| YOUR TASK |
Only the lines from the start of the data below through the line that contains "camera: 45 degrees left, 5 degrees up" are to be copied, exactly and without pictures.

| RECORDS FOR PROCESSING |
═══

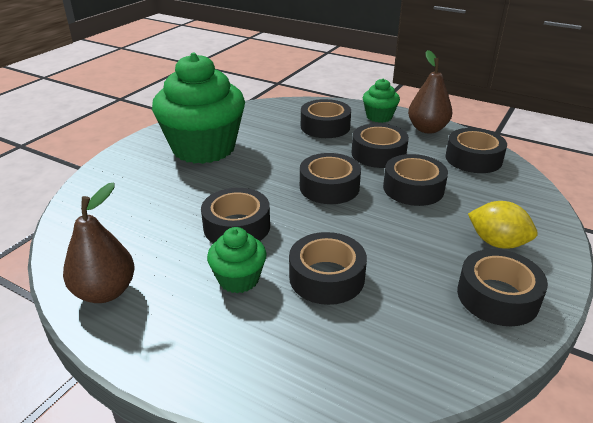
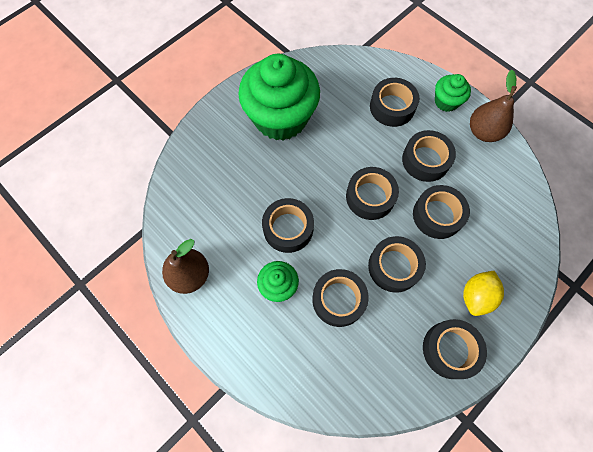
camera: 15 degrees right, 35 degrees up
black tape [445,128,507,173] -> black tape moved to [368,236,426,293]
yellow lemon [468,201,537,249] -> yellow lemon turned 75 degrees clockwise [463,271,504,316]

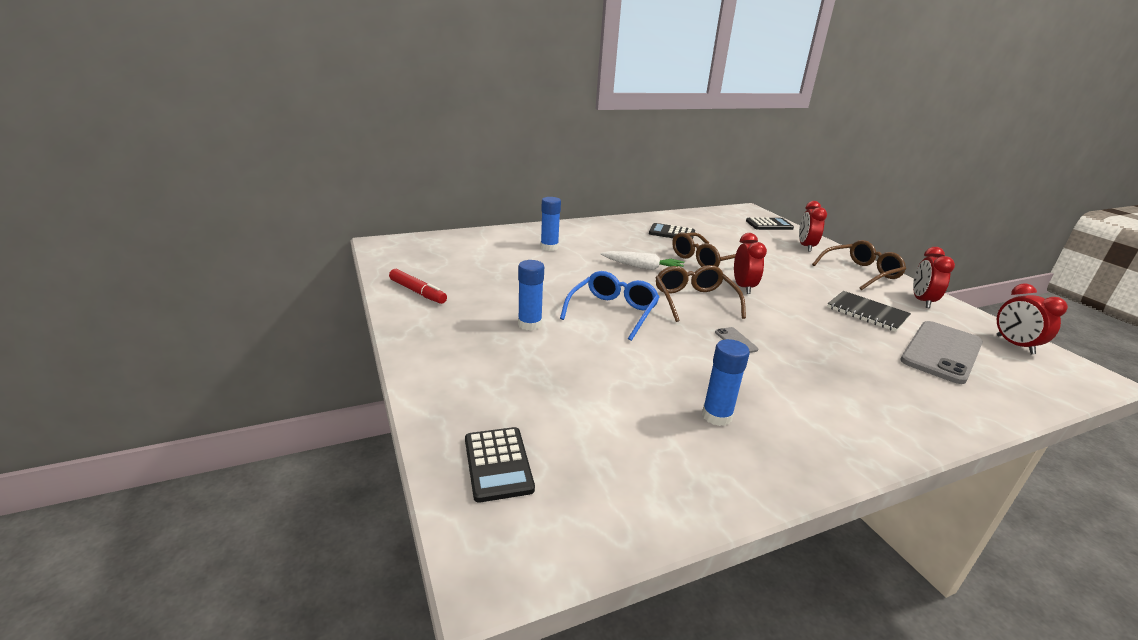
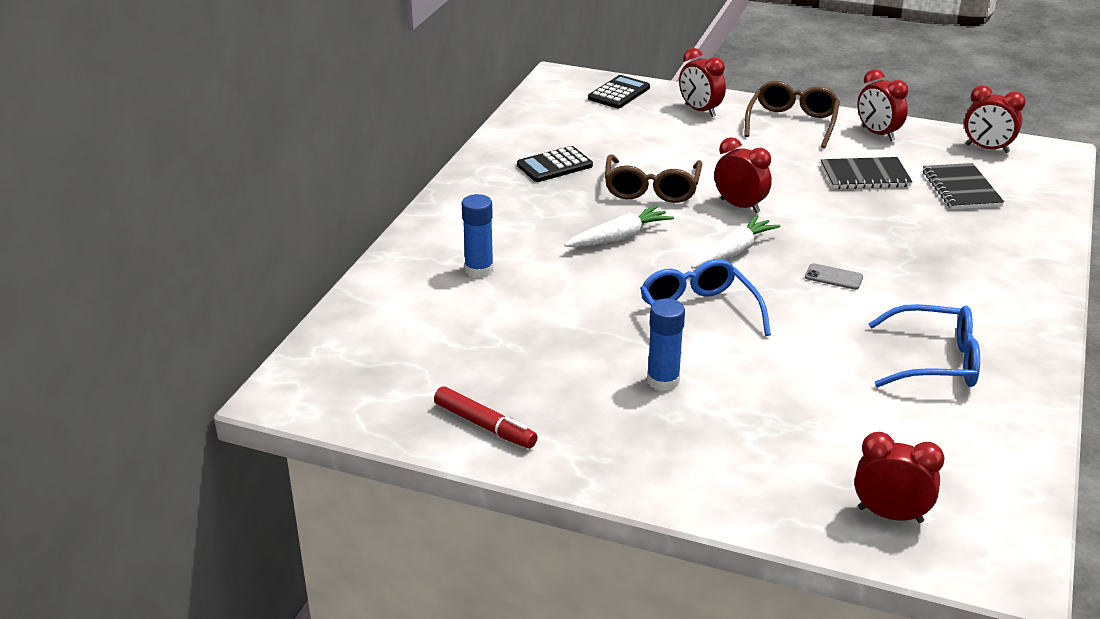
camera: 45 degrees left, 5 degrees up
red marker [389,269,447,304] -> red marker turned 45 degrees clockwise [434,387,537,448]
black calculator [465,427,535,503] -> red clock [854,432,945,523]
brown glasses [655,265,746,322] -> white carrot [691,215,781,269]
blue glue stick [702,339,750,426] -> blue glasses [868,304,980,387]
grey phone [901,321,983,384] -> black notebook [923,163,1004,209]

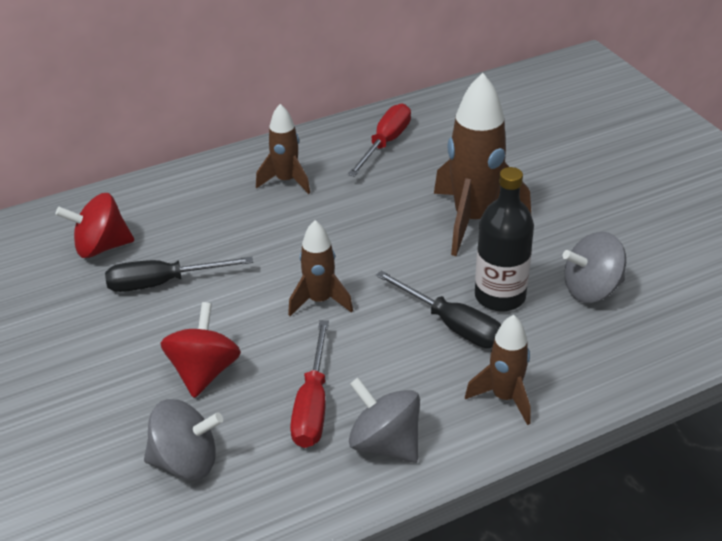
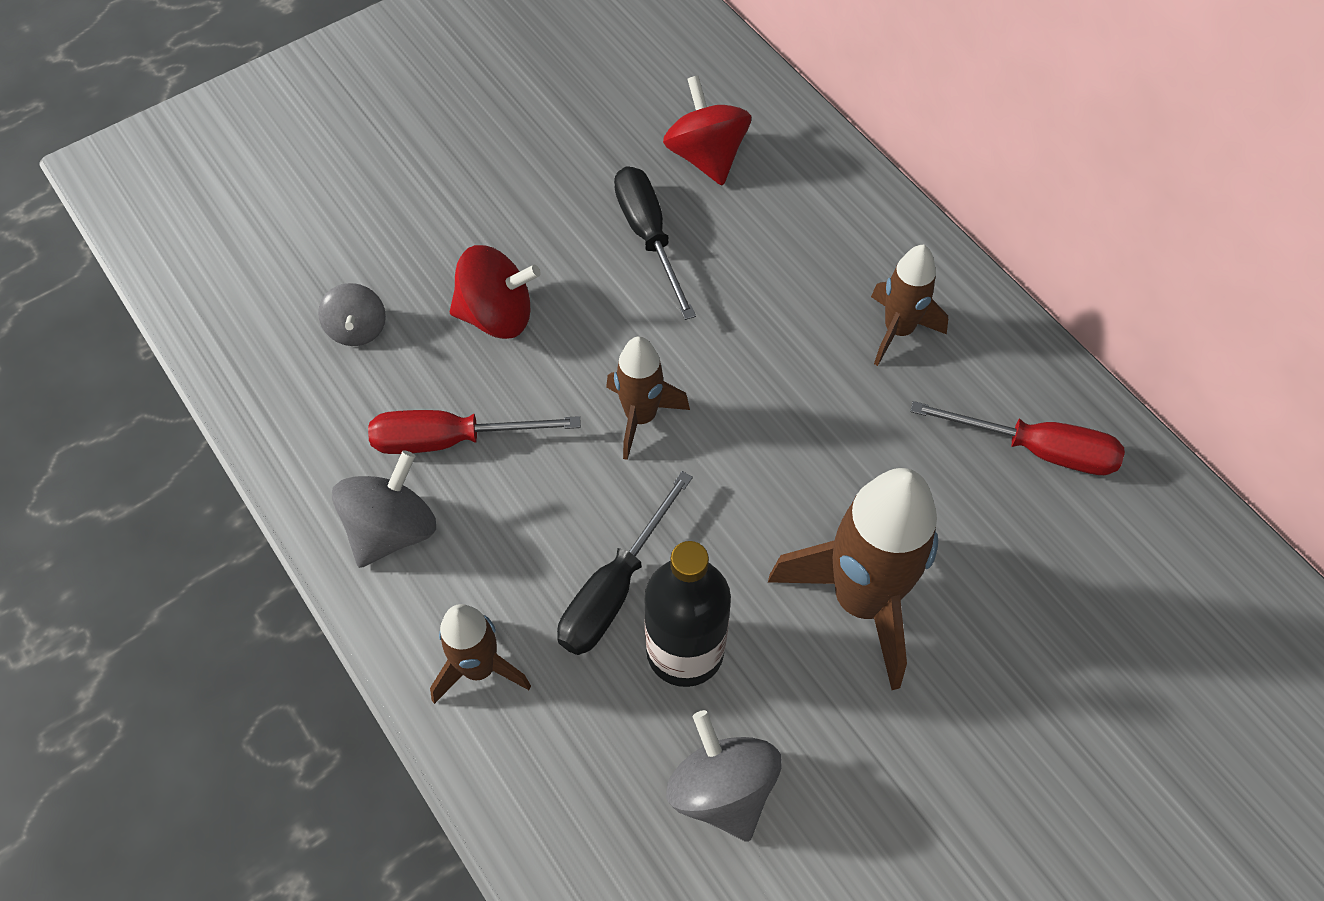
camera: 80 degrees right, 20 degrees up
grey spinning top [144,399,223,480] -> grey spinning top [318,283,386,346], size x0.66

═══

| RESULT OF THE TASK |
camera: 15 degrees right, 35 degrees up
black tape [445,128,507,173] -> black tape moved to [368,236,426,293]
yellow lemon [468,201,537,249] -> yellow lemon turned 75 degrees clockwise [463,271,504,316]

camera: 45 degrees left, 5 degrees up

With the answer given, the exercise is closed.